**Activity:** Output every record verbatim, and omit each picture.

**Given data:**
:::::

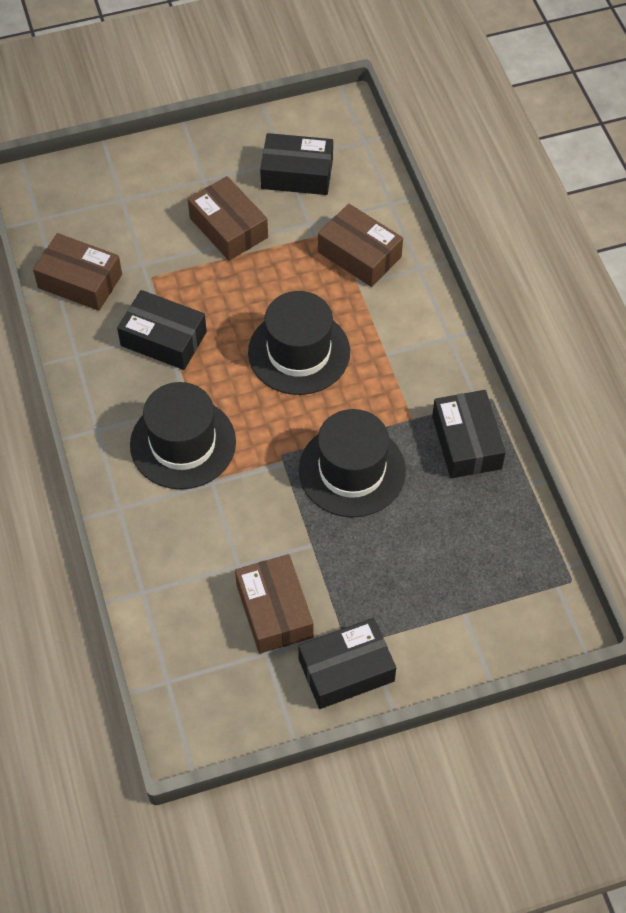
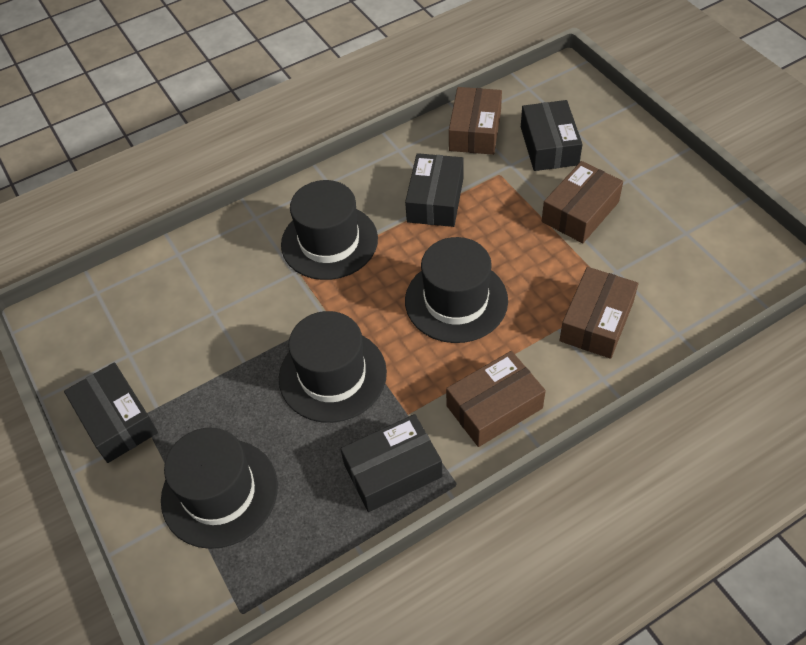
camera: 80 degrees right, 5 degrees down
(274, 611) = (171, 350): brown box -> brown box (494, 407)
(297, 174) = (674, 246): black box -> black box (549, 146)
(452, 584) = (219, 492): none -> black hat

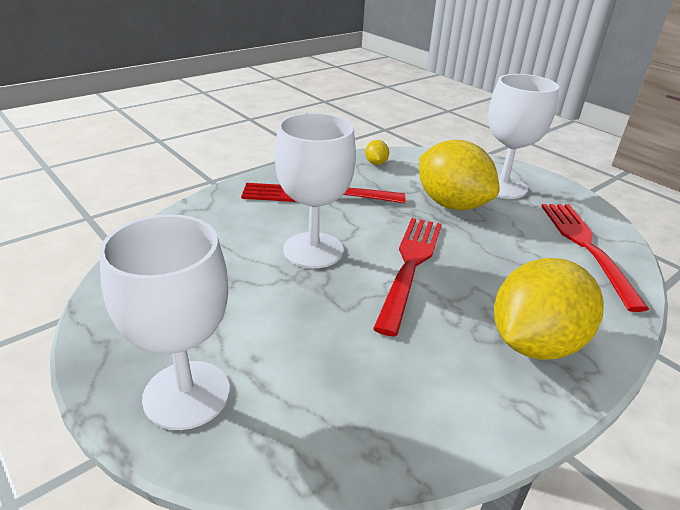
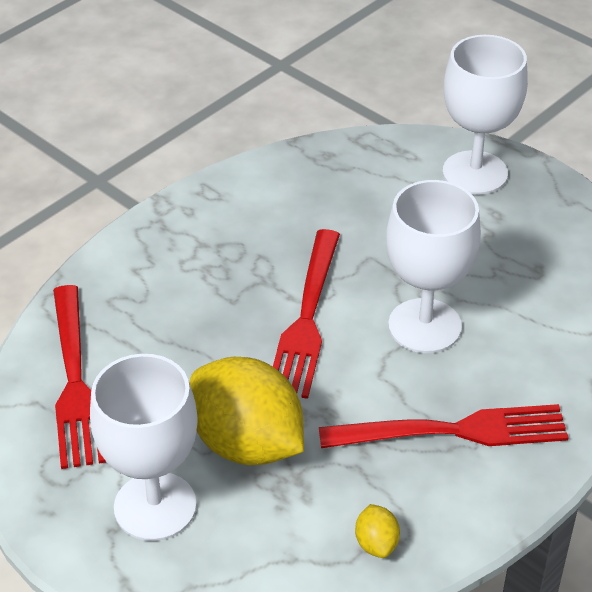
camera: 175 degrees right, 10 degrees up
(534, 343) = (187, 245): yellow lemon -> none

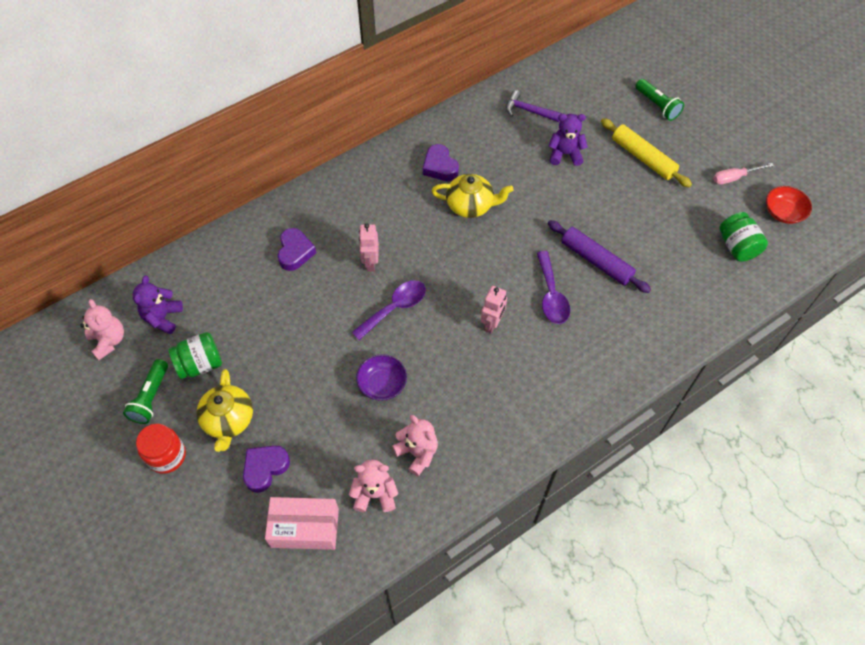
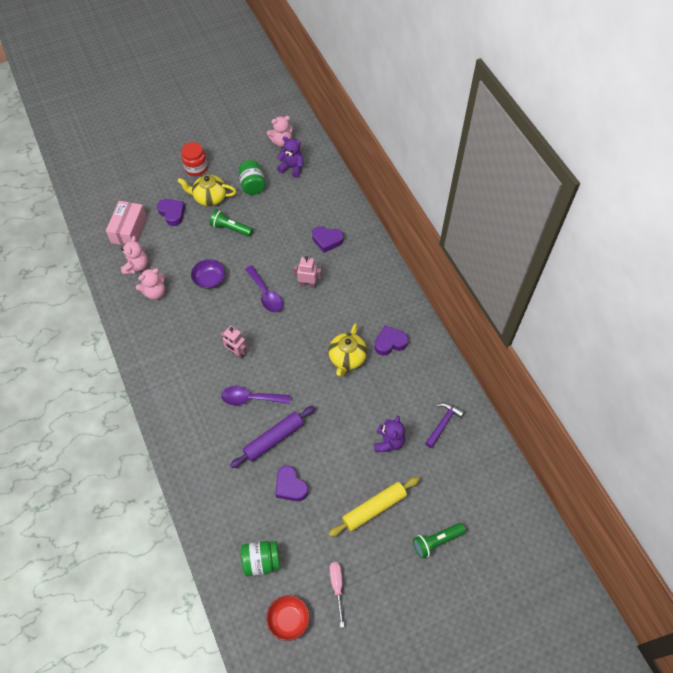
camera: 100 degrees right, 0 degrees up
(151, 397) = (236, 161): green flashlight -> green flashlight (230, 228)
(646, 235) = (290, 486): none -> purple heart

:::::

**Written response:**
camera: 80 degrees right, 5 degrees down
(274, 611) = (171, 350): brown box -> brown box (494, 407)
(297, 174) = (674, 246): black box -> black box (549, 146)
(452, 584) = (219, 492): none -> black hat

camera: 175 degrees right, 10 degrees up
(534, 343) = (187, 245): yellow lemon -> none

camera: 100 degrees right, 0 degrees up
(151, 397) = (236, 161): green flashlight -> green flashlight (230, 228)
(646, 235) = (290, 486): none -> purple heart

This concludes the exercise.